When you reach the line with "C10: none -> 22uF (W3, W7)" in the data below, begin printing lines exactly, and stop once the line with "V2: AC 10mV" has been printed.

■ Data for the task

********

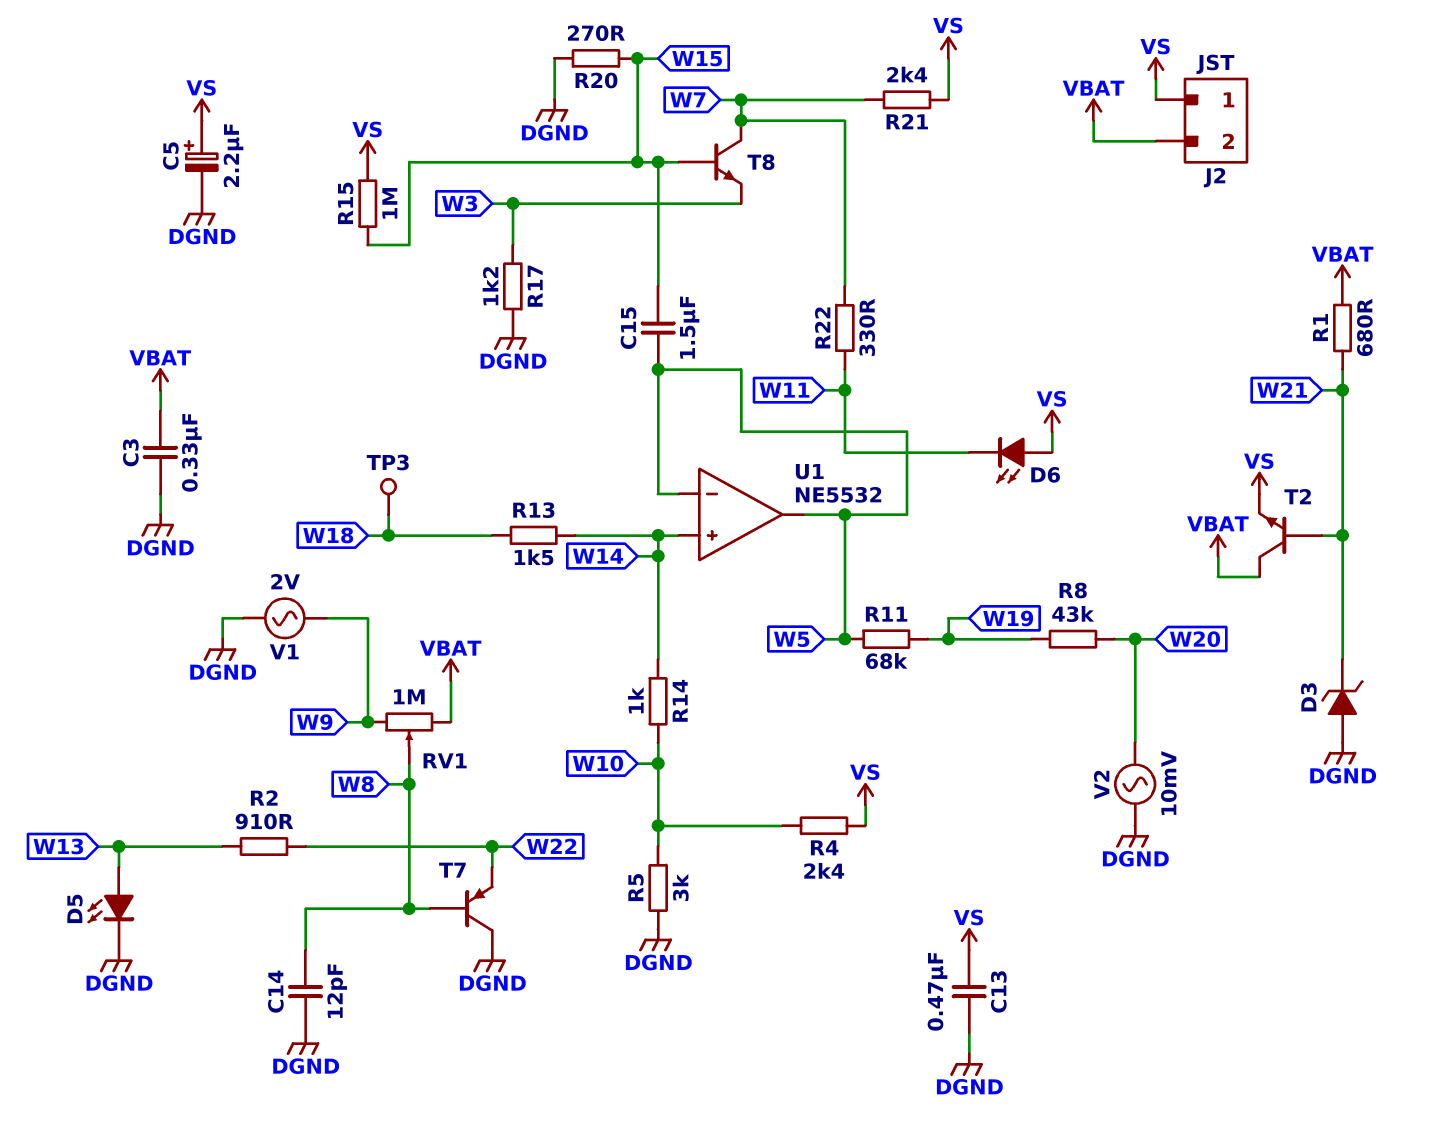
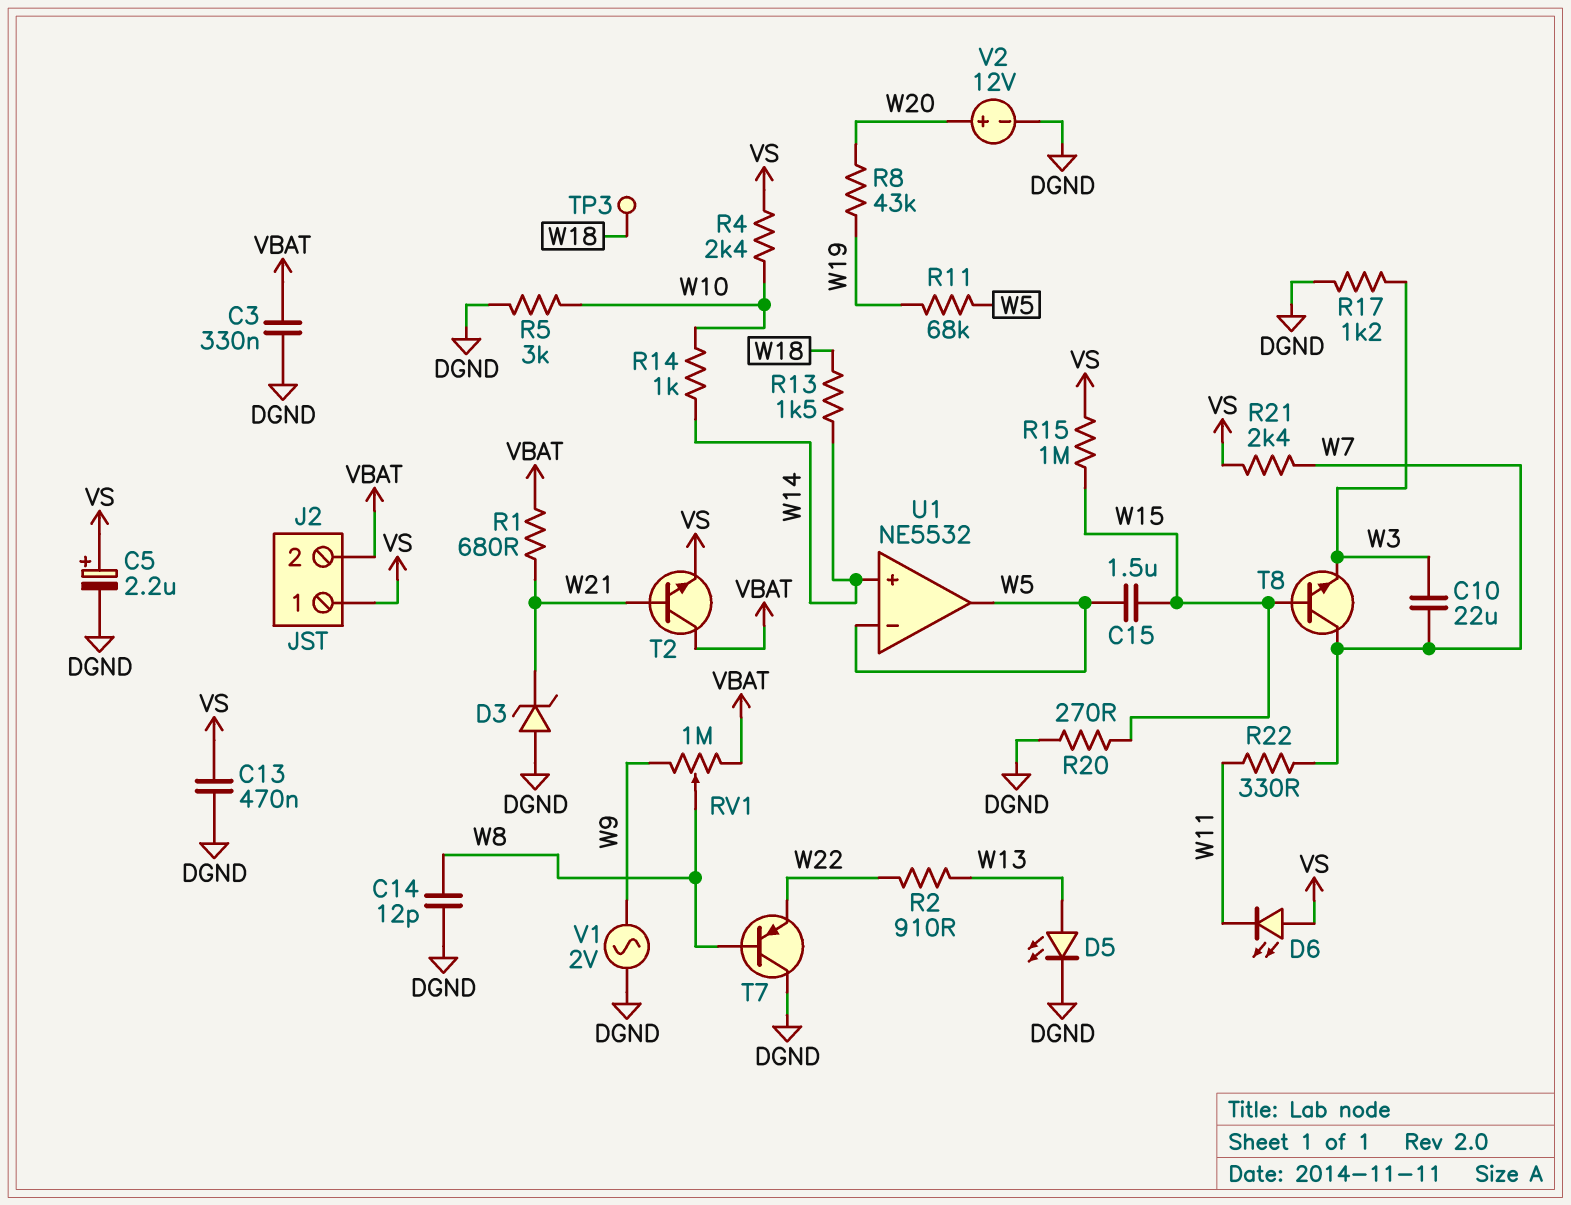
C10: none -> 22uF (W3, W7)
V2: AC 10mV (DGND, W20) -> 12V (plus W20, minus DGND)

********

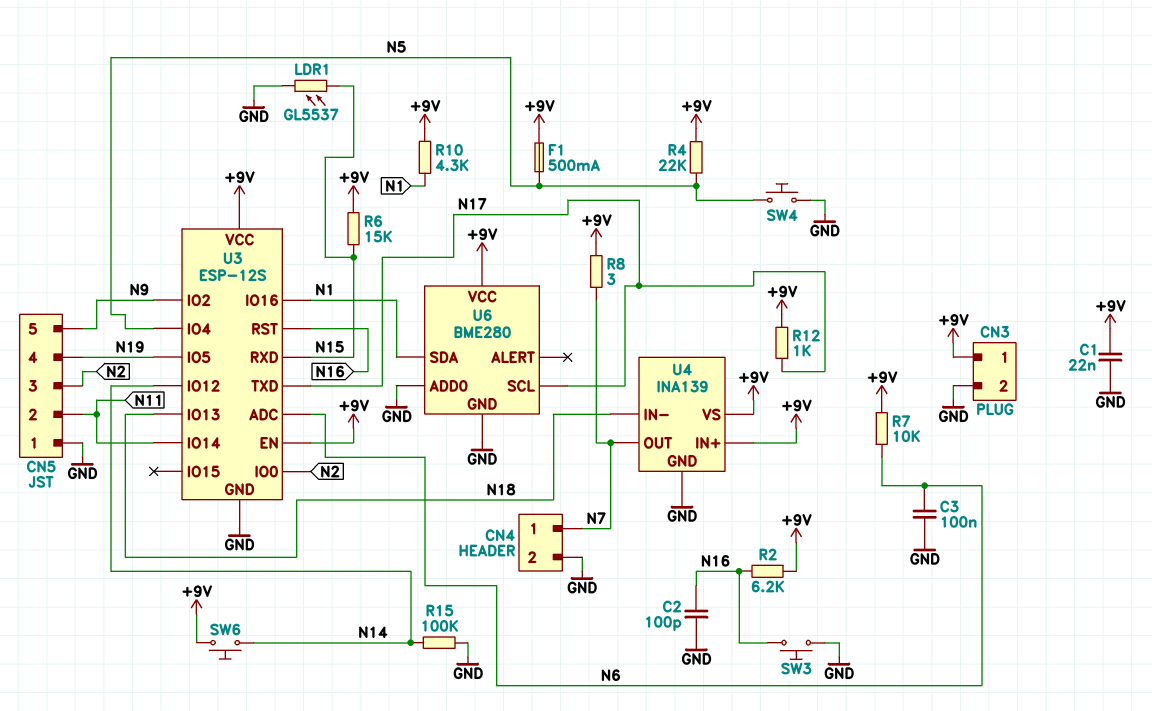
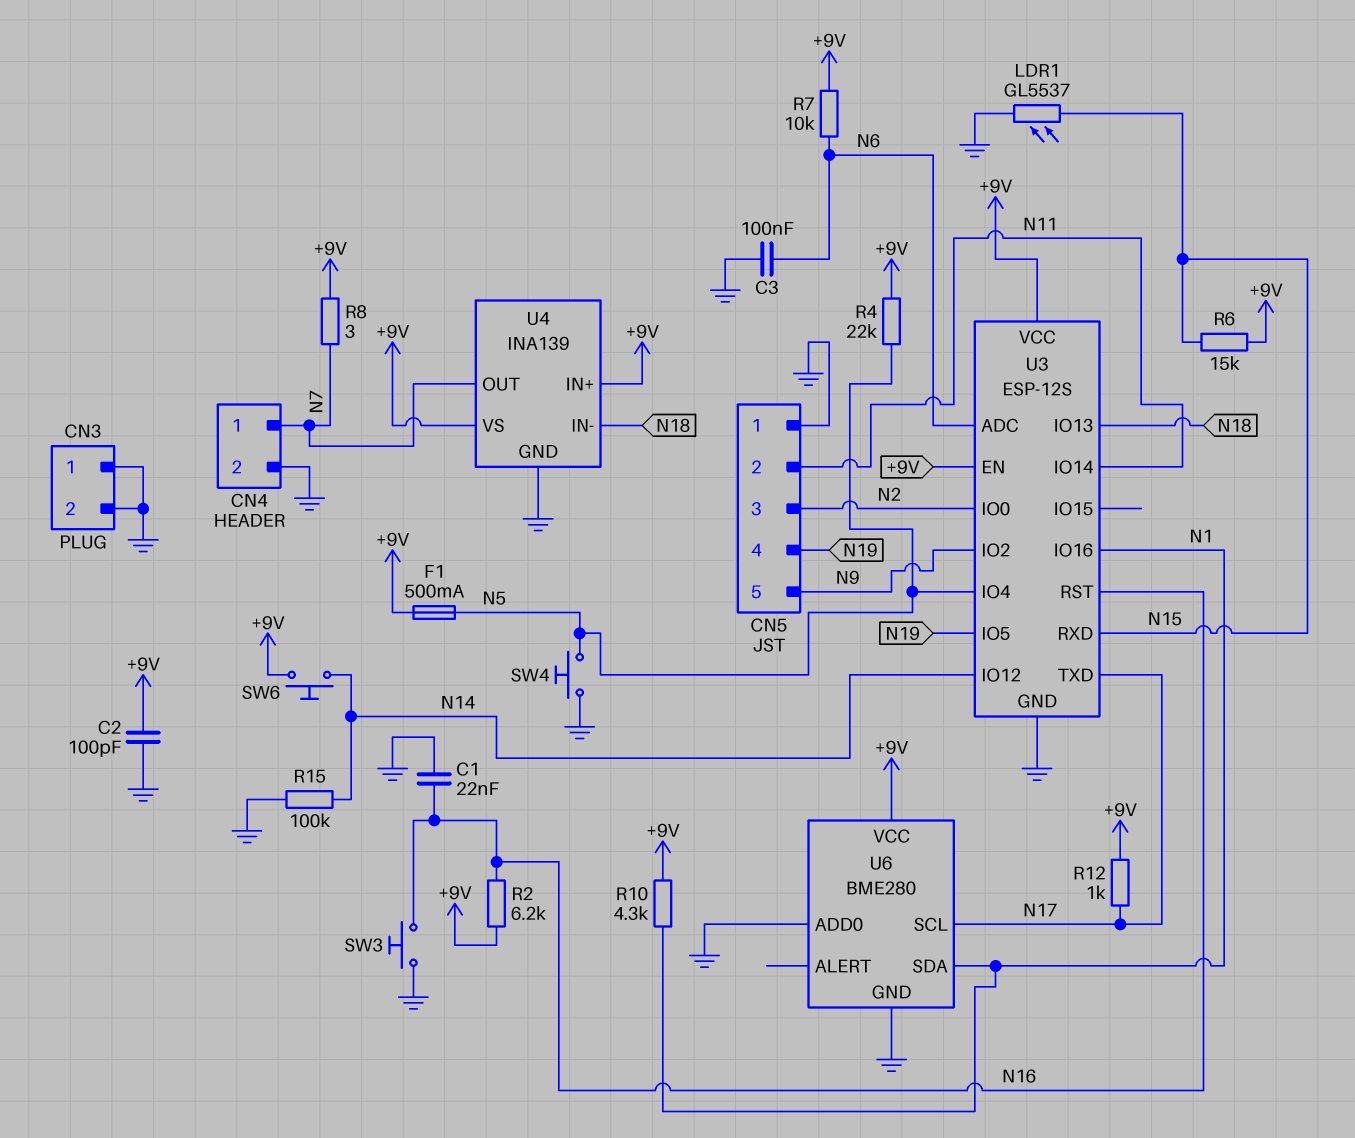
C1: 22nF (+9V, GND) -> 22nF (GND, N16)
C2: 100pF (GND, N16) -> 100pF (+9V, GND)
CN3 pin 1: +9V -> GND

********

■ Solution
C10: none -> 22uF (W3, W7)
V2: AC 10mV (DGND, W20) -> 12V (plus W20, minus DGND)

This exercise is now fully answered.